**Instructions to follow:** Please return the listing exactly as it stands, skipping any pictures.

**Data shown:**
= = = = = = =
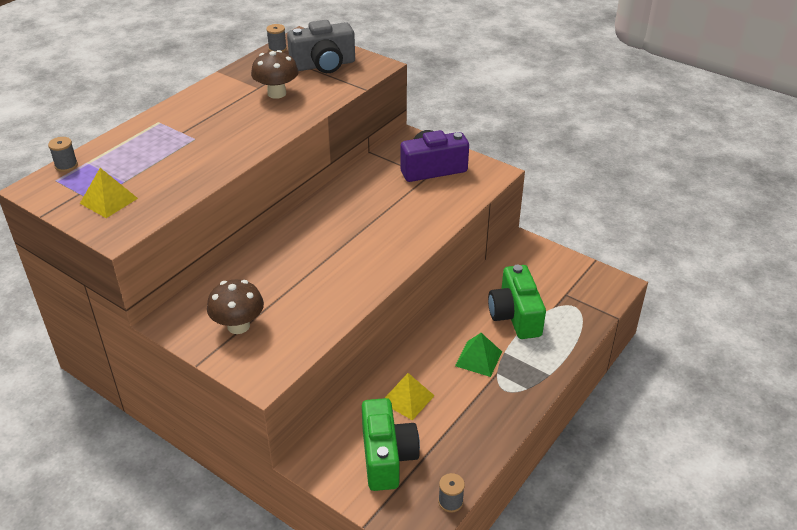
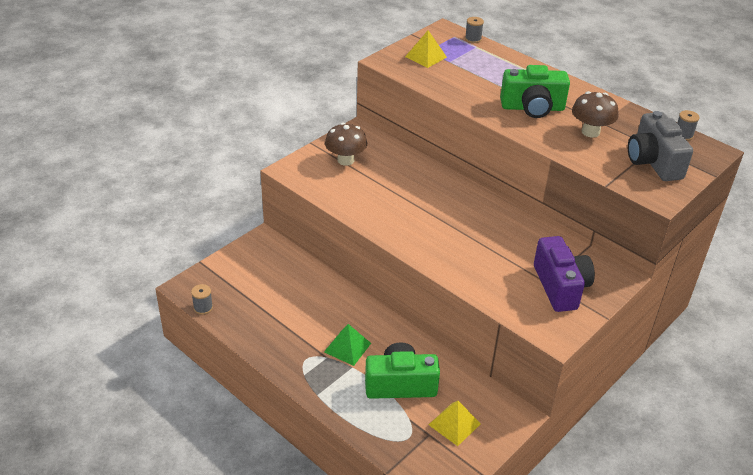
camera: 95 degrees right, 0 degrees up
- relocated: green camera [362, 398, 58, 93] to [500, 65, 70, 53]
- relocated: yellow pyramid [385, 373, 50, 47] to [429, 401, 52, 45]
= = = = = = =
**Solution for this task:**
camera: 95 degrees right, 0 degrees up
- relocated: green camera [362, 398, 58, 93] to [500, 65, 70, 53]
- relocated: yellow pyramid [385, 373, 50, 47] to [429, 401, 52, 45]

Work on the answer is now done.